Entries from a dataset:

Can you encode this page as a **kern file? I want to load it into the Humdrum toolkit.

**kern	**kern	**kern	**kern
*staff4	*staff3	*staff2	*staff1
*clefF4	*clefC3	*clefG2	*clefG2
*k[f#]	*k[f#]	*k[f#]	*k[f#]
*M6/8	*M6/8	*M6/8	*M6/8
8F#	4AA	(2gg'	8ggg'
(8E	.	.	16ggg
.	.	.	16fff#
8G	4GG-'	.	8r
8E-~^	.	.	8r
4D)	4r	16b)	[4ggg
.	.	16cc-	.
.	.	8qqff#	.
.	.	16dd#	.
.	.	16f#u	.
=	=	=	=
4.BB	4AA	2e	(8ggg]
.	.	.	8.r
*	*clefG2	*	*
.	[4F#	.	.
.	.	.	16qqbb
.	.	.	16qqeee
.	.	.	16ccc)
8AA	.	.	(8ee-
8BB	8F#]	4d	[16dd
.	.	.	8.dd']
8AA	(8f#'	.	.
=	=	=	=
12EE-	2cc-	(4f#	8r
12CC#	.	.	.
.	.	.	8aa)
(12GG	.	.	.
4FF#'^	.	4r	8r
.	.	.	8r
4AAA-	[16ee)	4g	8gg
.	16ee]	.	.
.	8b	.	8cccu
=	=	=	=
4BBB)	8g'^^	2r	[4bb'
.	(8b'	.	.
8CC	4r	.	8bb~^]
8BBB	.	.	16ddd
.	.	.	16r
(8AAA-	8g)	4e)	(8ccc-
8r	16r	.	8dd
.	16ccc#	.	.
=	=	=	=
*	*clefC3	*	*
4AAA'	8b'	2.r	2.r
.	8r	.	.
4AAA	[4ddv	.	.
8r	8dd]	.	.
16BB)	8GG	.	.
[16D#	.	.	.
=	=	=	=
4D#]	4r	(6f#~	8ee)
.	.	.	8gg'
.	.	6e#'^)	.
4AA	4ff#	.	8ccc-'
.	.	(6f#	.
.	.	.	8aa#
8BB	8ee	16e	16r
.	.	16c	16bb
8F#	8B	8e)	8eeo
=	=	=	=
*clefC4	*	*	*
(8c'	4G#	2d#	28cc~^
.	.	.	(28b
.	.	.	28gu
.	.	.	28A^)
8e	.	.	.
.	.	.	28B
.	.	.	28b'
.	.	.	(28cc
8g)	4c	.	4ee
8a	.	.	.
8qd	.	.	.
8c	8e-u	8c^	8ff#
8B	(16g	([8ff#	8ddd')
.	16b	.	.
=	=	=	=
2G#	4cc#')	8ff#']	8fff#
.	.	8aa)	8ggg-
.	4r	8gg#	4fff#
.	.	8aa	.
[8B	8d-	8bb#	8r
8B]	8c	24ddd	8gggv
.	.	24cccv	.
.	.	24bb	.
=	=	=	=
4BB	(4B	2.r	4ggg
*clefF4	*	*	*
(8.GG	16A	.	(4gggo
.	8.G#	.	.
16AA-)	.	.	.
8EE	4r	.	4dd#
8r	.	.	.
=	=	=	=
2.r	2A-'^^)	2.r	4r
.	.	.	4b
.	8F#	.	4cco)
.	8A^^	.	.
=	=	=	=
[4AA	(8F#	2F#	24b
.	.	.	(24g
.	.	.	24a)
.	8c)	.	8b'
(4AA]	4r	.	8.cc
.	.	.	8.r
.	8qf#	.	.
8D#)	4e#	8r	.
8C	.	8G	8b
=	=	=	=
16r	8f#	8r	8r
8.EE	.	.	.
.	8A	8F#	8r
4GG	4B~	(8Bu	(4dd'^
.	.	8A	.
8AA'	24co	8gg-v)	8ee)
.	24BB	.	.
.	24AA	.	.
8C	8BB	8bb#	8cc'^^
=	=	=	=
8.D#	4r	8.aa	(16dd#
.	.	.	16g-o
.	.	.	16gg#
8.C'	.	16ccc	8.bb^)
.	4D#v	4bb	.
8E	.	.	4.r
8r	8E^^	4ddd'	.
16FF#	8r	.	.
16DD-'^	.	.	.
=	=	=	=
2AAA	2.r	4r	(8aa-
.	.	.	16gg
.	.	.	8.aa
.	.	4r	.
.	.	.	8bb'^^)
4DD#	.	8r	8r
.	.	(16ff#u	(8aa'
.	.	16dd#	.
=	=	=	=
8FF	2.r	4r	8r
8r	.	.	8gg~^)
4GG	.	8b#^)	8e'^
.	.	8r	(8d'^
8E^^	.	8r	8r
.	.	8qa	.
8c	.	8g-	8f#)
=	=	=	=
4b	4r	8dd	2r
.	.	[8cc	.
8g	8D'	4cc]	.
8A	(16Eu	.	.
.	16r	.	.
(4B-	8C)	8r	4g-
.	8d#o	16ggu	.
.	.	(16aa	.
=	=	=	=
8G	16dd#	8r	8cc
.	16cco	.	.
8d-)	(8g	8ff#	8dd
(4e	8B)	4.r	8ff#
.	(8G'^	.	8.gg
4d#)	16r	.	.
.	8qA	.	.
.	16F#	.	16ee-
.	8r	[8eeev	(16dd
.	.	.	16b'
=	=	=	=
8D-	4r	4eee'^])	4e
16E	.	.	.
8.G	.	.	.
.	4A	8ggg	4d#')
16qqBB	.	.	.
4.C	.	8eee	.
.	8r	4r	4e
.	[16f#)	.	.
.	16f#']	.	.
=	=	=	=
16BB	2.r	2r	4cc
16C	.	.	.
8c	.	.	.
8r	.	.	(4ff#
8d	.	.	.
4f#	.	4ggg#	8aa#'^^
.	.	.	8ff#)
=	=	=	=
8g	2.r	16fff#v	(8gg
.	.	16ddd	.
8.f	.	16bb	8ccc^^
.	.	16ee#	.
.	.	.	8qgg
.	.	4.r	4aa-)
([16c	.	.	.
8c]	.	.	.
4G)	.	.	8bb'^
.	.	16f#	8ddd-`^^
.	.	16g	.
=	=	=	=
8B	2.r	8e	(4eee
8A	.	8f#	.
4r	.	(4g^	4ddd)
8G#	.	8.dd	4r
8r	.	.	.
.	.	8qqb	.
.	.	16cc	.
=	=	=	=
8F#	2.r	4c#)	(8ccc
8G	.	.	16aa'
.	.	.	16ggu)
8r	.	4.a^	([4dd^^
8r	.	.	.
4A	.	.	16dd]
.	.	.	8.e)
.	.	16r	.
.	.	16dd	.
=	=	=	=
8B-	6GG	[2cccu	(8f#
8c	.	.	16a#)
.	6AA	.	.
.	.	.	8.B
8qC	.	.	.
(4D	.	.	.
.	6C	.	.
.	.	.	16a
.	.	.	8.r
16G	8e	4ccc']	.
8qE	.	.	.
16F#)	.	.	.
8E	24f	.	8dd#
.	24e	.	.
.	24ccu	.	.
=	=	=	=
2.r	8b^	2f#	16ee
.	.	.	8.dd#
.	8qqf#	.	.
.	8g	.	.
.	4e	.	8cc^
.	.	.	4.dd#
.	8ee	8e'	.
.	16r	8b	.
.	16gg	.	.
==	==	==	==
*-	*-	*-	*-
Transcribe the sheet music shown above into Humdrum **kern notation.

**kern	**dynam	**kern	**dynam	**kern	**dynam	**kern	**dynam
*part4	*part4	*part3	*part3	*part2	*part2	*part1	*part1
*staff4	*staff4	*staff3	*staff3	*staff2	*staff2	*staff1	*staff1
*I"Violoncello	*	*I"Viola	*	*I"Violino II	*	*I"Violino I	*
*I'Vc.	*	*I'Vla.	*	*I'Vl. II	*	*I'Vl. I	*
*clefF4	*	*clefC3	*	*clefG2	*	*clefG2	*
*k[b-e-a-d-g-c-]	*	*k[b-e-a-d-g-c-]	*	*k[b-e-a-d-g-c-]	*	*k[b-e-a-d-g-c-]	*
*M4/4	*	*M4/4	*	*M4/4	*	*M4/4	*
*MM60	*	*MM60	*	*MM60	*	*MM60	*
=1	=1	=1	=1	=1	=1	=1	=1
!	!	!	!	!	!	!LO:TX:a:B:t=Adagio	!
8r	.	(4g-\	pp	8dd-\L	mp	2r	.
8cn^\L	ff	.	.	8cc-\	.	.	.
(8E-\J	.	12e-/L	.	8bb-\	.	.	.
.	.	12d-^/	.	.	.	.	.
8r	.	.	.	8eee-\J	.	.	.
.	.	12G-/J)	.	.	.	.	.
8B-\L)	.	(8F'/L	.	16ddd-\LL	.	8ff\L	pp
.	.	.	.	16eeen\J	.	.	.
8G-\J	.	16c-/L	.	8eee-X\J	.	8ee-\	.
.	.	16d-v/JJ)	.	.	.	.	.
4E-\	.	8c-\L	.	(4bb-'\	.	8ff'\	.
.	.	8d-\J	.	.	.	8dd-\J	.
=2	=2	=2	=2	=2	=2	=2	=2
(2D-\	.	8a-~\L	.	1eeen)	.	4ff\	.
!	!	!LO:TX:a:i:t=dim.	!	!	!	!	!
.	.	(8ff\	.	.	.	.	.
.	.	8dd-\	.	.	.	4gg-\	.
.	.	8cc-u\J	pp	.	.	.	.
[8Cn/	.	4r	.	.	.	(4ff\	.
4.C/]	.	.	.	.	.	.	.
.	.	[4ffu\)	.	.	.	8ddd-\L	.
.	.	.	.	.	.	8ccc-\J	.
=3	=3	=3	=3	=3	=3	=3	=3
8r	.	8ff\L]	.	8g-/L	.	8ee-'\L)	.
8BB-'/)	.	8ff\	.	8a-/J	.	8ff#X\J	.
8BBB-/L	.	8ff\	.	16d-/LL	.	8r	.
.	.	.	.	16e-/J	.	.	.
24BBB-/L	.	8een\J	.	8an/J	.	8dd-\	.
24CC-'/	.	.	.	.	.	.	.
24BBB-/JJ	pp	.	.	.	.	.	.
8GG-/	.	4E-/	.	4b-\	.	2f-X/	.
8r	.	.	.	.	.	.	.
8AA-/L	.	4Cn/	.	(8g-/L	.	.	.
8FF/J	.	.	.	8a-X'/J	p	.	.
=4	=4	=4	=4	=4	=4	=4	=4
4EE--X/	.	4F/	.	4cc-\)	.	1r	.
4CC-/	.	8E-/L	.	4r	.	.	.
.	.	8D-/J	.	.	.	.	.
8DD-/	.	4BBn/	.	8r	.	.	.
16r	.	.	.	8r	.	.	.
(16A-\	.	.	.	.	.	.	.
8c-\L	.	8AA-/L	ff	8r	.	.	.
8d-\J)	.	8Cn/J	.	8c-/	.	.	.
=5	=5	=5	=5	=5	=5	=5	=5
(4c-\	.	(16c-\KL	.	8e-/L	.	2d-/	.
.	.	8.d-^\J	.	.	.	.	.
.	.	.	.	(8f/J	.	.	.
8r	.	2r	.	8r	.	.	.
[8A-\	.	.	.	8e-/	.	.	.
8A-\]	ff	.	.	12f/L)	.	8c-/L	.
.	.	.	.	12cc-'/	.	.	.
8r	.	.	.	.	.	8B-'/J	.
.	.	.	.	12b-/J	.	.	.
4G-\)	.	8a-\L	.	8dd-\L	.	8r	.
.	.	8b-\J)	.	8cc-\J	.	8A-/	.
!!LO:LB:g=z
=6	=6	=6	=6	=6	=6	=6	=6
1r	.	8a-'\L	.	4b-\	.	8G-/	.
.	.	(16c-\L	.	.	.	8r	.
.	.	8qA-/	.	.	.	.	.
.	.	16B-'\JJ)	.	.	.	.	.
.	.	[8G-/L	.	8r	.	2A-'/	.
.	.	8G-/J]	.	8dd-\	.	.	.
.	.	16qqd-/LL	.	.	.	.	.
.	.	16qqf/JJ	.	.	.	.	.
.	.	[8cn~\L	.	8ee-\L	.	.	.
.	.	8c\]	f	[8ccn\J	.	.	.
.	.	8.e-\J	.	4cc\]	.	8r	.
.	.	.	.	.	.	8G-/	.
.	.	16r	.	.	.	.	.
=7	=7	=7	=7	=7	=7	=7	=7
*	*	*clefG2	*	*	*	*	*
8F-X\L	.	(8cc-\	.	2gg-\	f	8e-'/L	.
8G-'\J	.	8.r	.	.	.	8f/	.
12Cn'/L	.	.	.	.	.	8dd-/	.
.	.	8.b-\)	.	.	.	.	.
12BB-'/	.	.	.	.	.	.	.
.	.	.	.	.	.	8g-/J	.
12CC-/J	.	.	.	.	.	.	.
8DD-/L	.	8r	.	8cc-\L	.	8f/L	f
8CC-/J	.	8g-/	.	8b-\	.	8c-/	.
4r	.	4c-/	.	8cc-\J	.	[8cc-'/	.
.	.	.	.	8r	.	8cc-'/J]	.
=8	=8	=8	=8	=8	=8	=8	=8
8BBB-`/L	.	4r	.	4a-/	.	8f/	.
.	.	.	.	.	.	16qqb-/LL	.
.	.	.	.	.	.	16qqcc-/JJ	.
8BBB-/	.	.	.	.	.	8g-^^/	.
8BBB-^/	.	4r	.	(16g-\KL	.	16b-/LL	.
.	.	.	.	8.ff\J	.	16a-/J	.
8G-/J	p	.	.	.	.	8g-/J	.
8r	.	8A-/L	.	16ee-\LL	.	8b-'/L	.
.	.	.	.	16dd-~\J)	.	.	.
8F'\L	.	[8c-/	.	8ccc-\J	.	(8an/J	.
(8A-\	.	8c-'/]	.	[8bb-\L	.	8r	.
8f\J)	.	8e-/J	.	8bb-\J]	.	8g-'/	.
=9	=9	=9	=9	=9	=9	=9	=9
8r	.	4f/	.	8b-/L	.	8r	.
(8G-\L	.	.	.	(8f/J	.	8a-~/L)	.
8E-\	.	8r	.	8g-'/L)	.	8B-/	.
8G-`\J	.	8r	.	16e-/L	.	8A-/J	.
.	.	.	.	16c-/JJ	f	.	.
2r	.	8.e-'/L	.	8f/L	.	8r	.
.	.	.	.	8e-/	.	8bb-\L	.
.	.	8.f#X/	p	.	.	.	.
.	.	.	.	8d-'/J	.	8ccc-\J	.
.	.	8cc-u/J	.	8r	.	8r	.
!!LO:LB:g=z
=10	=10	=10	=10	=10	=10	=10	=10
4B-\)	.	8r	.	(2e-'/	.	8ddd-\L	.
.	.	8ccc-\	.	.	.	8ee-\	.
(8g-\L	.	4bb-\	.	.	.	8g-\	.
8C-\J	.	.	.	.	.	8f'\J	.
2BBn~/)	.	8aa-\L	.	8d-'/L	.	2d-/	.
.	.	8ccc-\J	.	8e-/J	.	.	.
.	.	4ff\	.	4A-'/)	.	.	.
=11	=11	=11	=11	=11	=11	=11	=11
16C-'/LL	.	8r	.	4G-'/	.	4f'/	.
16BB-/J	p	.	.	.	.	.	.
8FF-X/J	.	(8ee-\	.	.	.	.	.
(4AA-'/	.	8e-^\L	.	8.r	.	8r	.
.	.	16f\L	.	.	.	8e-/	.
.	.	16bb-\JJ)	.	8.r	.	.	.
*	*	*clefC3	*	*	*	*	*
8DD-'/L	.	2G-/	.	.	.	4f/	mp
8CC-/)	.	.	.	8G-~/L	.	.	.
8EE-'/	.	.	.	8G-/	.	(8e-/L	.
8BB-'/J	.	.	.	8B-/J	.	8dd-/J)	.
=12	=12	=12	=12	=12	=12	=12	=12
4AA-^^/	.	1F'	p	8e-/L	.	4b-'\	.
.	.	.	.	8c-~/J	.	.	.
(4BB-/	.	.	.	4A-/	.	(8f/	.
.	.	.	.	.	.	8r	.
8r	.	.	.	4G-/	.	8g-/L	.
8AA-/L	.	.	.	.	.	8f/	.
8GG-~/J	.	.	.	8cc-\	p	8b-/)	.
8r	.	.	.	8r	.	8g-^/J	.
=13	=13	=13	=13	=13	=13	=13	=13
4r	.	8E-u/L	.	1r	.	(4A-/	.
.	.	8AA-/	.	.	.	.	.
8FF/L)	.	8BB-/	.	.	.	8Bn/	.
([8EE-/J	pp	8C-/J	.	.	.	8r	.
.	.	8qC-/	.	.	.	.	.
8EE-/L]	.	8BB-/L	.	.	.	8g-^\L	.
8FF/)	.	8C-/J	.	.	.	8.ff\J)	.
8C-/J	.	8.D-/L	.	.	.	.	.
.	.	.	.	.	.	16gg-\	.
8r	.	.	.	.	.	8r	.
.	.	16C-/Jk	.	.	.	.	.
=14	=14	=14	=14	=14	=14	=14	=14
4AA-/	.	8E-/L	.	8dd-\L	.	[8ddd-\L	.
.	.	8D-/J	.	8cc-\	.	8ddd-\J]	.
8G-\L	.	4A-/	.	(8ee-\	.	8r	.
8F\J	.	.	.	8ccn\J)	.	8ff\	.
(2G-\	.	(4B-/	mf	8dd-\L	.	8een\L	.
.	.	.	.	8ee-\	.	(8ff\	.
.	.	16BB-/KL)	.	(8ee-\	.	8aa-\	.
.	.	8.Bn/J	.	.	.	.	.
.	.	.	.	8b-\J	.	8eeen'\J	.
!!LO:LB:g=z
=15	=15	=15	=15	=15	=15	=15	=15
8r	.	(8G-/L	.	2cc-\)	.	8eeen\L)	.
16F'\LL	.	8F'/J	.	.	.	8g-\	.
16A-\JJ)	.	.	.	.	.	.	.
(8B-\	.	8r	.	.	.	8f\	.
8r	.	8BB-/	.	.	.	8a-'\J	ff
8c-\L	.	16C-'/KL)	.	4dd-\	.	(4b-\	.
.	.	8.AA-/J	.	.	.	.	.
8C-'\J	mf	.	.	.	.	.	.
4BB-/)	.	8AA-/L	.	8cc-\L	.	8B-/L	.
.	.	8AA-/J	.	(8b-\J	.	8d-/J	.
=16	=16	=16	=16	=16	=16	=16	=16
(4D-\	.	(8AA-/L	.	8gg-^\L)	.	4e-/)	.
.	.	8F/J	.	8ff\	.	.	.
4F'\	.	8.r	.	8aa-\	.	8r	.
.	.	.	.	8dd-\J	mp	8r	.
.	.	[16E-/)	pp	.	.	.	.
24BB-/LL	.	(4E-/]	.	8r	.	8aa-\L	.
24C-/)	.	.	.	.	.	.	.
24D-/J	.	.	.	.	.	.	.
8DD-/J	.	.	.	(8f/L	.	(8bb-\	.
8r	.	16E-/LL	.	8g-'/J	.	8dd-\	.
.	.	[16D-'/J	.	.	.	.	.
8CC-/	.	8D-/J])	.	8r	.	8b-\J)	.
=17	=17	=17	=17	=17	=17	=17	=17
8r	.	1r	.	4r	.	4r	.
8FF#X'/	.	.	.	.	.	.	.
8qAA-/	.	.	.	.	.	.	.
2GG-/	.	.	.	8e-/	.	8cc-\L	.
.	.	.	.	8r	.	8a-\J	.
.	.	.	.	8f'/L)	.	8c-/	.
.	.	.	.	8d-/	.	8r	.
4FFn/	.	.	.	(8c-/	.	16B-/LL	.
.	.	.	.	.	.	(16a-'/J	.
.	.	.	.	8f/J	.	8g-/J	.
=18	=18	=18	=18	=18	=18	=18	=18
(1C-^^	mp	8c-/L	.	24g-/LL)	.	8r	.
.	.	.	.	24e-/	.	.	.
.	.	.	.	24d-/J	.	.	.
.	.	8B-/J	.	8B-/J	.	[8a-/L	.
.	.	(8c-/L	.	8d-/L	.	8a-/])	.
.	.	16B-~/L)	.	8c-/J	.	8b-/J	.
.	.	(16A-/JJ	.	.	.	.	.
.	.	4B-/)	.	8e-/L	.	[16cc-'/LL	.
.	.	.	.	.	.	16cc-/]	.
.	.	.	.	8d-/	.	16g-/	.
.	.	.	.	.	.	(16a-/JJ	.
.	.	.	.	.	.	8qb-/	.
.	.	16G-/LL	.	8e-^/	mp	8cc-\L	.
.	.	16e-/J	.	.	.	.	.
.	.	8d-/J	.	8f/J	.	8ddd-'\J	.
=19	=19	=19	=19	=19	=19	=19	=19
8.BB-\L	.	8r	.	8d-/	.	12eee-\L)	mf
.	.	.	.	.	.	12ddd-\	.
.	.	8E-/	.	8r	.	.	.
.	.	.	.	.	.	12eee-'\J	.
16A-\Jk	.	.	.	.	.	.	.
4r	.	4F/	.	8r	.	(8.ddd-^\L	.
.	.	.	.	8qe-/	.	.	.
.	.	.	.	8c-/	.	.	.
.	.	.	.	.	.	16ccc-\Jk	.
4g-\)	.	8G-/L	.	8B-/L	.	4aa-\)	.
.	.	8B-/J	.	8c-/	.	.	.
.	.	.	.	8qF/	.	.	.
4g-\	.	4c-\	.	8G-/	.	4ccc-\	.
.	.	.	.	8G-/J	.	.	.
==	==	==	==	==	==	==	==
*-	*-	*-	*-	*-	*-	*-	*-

* [EXERCISE PROMPT] How many lines in the entries above contain the word "into"? Case counts. Give only the number.

* [ANSWER BELOW] 2